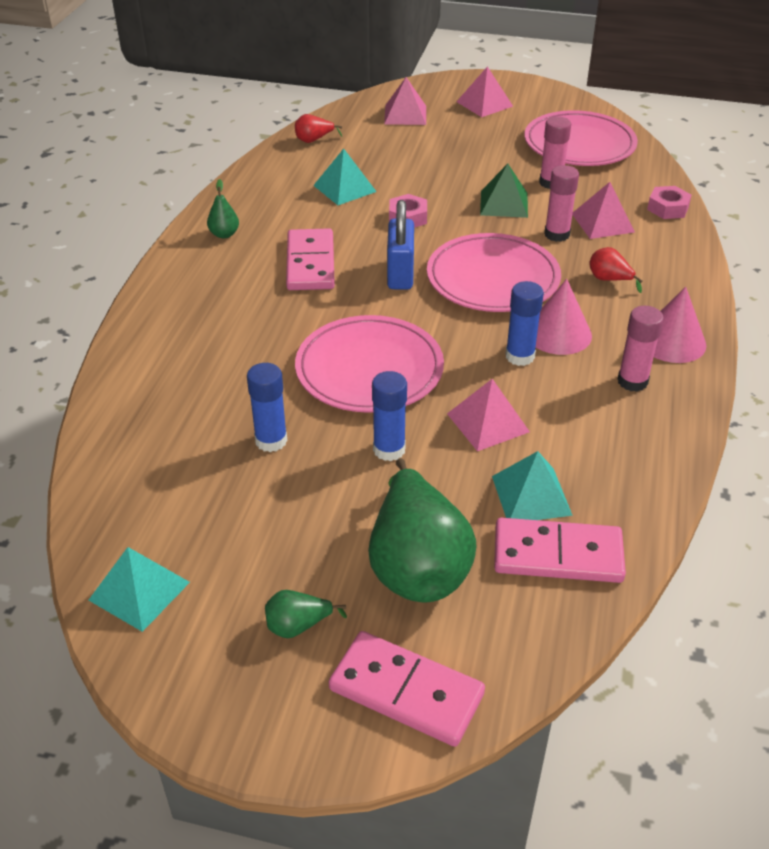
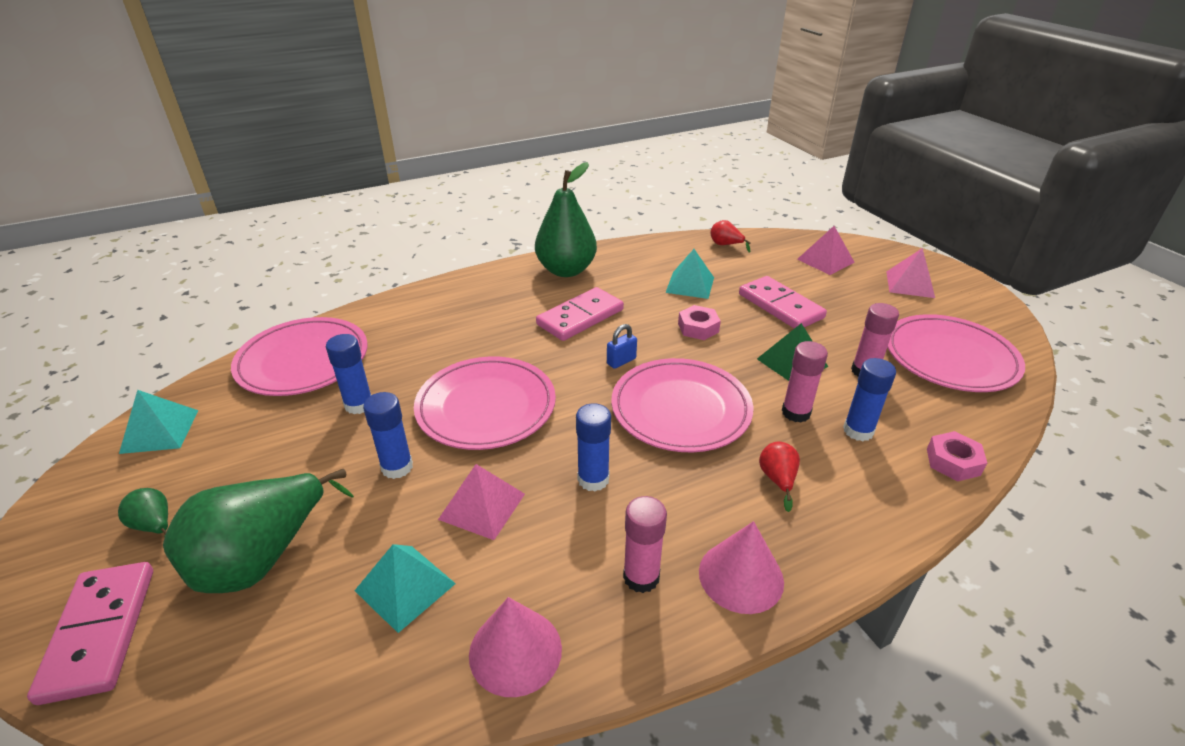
camera: 50 degrees right, 5 degrees down
(145, 452) = (303, 361): none -> pink plate
(224, 234) = (566, 270): green pear -> green pear, size x2.30
(400, 274) = (621, 361): blue padlock -> blue padlock, size x0.55
(557, 555) = (333, 651): pink domino -> pink domino (780, 306)
(558, 333) = (654, 487): pink cone -> pink cone (515, 651)
(603, 222) = (858, 431): pink pyramid -> blue glue stick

Exercise goal → The data above should be returned in full, exactly as written, apart from its images.

Exercise output →
camera: 50 degrees right, 5 degrees down
(145, 452) = (303, 361): none -> pink plate
(224, 234) = (566, 270): green pear -> green pear, size x2.30
(400, 274) = (621, 361): blue padlock -> blue padlock, size x0.55
(557, 555) = (333, 651): pink domino -> pink domino (780, 306)
(558, 333) = (654, 487): pink cone -> pink cone (515, 651)
(603, 222) = (858, 431): pink pyramid -> blue glue stick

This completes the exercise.